## What you should do
Copy out each line below containing "appeared".

[Records from a dataset]
====================

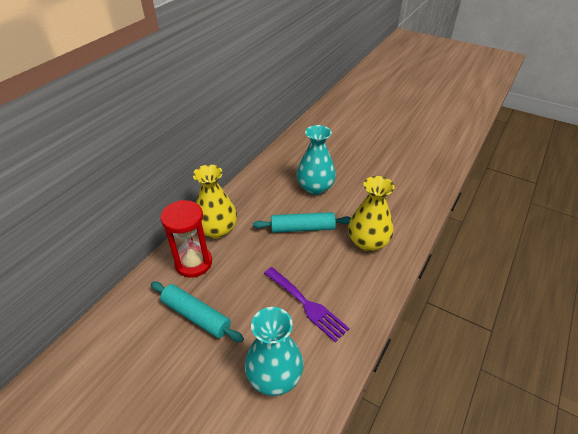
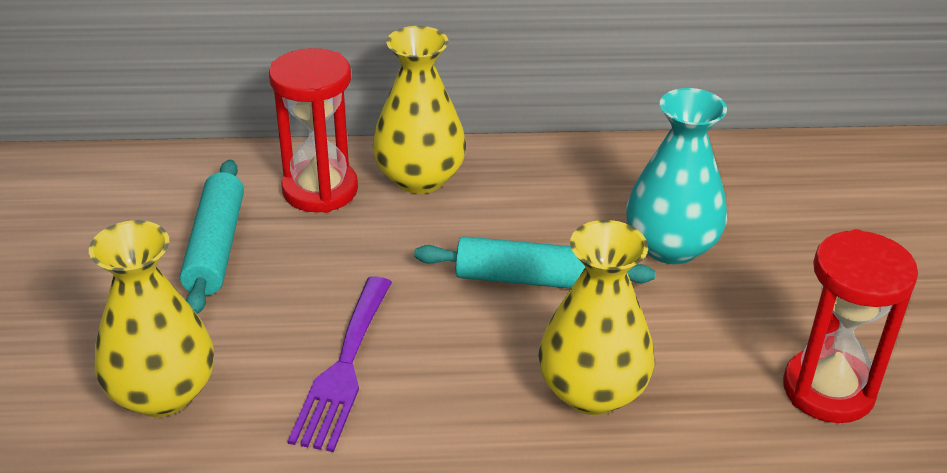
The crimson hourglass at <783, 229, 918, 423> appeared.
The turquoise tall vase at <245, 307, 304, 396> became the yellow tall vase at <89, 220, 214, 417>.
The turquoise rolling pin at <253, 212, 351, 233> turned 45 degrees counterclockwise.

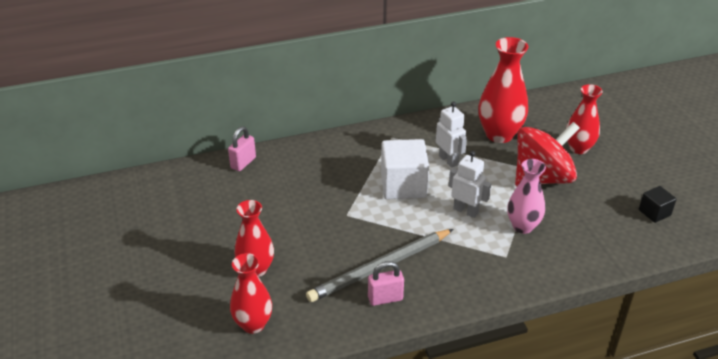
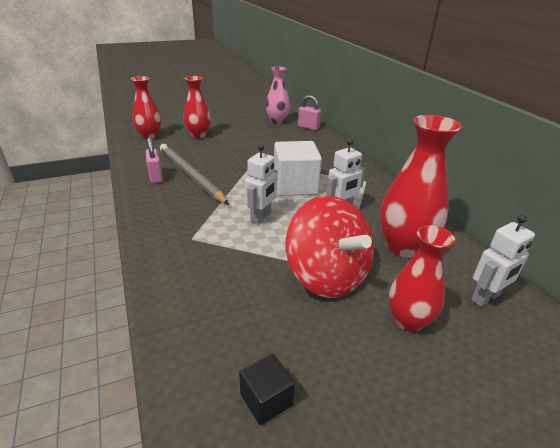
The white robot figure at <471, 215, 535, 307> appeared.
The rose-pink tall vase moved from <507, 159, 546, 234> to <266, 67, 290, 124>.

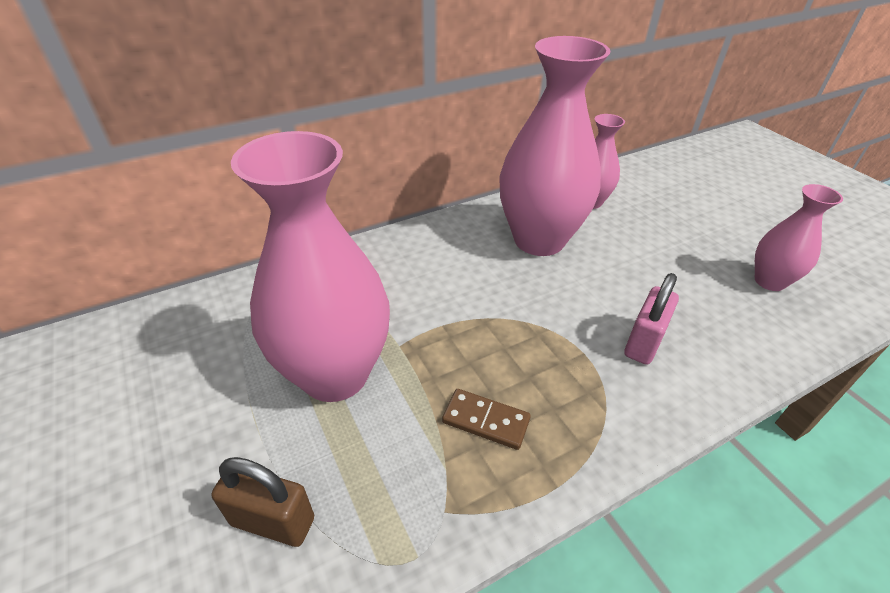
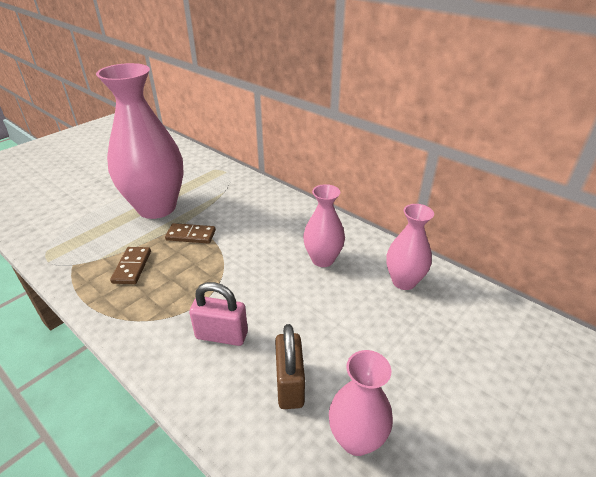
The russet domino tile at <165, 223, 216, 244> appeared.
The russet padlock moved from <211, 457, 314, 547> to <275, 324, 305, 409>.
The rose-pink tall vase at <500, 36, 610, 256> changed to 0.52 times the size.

====================

## Solution for this problem
The crimson hourglass at <783, 229, 918, 423> appeared.
The white robot figure at <471, 215, 535, 307> appeared.
The russet domino tile at <165, 223, 216, 244> appeared.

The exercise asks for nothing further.